Exercise: Your output should be the lines from the start of the data through the line containing "- → jouet à empiler (blanc)", exactly and nothing more.

Data section:
--------------------------------------------------

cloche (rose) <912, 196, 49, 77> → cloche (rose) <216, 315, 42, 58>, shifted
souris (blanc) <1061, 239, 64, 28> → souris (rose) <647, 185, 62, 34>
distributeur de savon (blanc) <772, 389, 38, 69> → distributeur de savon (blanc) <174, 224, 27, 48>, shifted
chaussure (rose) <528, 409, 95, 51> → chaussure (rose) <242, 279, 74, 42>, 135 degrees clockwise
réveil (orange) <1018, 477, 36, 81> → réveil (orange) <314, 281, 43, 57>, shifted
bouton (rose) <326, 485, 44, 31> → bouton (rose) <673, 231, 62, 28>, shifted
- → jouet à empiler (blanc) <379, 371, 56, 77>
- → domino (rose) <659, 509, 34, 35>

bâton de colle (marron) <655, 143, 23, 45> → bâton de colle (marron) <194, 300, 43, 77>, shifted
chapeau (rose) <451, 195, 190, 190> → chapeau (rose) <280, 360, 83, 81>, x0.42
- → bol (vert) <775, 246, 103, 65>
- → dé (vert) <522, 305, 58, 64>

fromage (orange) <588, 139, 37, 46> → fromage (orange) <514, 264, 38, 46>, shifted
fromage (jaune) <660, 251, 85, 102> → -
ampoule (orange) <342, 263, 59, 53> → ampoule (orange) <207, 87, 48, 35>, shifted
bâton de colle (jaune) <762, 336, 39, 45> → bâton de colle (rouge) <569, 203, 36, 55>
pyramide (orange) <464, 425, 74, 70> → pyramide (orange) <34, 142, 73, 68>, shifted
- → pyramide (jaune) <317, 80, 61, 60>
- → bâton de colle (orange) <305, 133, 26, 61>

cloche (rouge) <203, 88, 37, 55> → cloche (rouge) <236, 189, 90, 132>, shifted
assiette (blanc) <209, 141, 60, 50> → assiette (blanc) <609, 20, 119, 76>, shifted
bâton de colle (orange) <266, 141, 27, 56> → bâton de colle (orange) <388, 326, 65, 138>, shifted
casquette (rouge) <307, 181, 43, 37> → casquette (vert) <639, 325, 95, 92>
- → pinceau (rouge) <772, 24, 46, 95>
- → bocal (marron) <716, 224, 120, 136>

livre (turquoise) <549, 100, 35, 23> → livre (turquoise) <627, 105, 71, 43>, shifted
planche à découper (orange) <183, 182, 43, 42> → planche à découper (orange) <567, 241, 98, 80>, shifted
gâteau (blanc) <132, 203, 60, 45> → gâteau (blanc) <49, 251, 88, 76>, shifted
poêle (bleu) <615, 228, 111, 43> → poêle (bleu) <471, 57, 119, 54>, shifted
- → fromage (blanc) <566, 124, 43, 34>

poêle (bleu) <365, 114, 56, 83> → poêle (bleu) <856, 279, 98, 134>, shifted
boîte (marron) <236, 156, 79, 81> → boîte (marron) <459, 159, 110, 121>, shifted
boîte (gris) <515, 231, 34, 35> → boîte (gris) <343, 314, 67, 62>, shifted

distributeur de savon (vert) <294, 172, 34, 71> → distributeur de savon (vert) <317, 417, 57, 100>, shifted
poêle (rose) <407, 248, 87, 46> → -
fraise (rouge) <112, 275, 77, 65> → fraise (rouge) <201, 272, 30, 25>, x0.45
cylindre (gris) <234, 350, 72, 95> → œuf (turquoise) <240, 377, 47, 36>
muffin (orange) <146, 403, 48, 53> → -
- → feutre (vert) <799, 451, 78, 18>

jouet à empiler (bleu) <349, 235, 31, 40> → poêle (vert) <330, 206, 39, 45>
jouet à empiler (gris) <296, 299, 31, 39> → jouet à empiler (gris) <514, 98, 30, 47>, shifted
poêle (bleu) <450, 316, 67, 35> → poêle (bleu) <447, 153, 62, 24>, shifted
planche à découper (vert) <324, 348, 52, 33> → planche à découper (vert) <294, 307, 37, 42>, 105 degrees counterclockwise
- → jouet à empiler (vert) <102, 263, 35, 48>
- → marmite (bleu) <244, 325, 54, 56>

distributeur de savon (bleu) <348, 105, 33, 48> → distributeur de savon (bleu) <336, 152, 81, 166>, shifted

--------------------------------------------------

Answer for the task:
cloche (rose) <912, 196, 49, 77> → cloche (rose) <216, 315, 42, 58>, shifted
souris (blanc) <1061, 239, 64, 28> → souris (rose) <647, 185, 62, 34>
distributeur de savon (blanc) <772, 389, 38, 69> → distributeur de savon (blanc) <174, 224, 27, 48>, shifted
chaussure (rose) <528, 409, 95, 51> → chaussure (rose) <242, 279, 74, 42>, 135 degrees clockwise
réveil (orange) <1018, 477, 36, 81> → réveil (orange) <314, 281, 43, 57>, shifted
bouton (rose) <326, 485, 44, 31> → bouton (rose) <673, 231, 62, 28>, shifted
- → jouet à empiler (blanc) <379, 371, 56, 77>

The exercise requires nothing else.